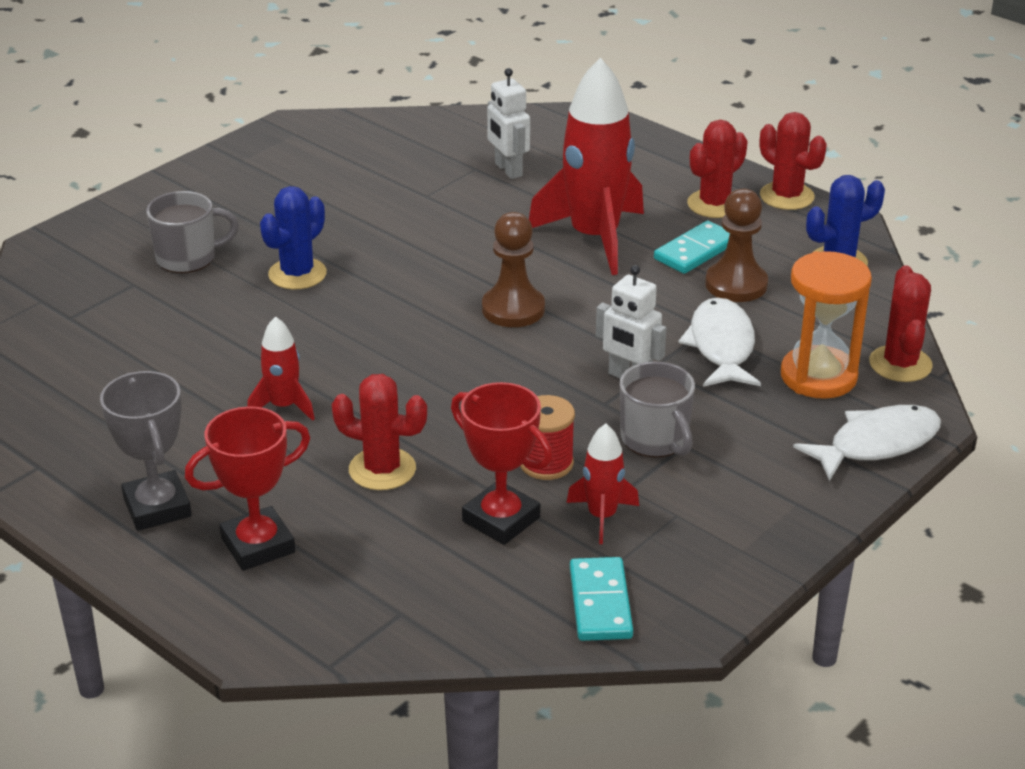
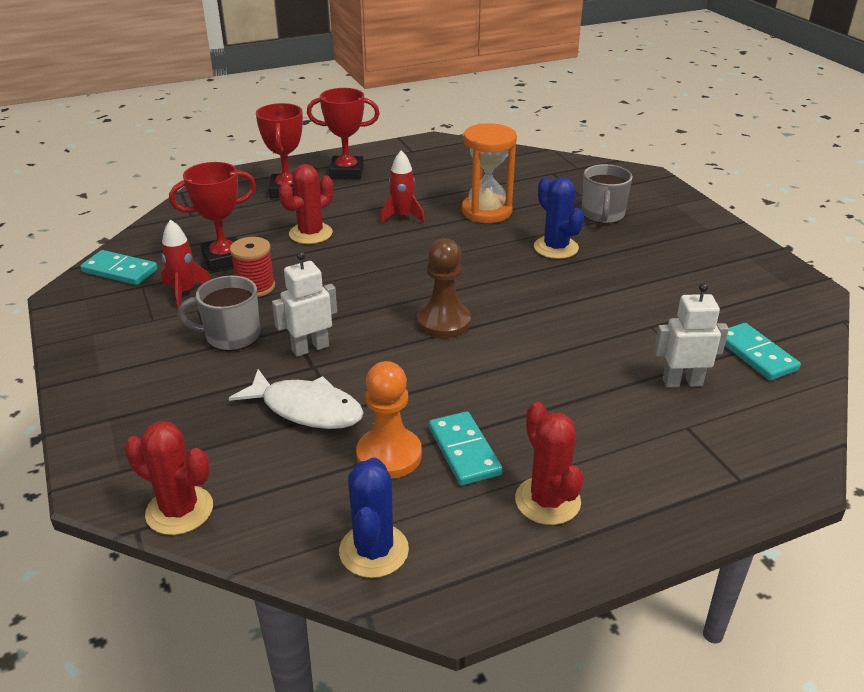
camera: 115 degrees right, 0 degrees up
(157, 507) = (346, 172): grey trophy -> red trophy
(434, 142) = (756, 354): none -> turquoise domino
(594, 238) = (526, 396): red rocket -> none
(736, 284) = (389, 455): brown pawn -> orange pawn
(786, 196) = (535, 572): red cactus -> none
(818, 376) = (215, 448): orange hourglass -> orange hourglass (486, 211)
(877, 444) = (106, 442): white fish -> none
▬▬▬
ACTIVITY ->
Gather from the records above every line containing the string "none".

YOUR SOLUTION ->
(434, 142) = (756, 354): none -> turquoise domino
(594, 238) = (526, 396): red rocket -> none
(786, 196) = (535, 572): red cactus -> none
(877, 444) = (106, 442): white fish -> none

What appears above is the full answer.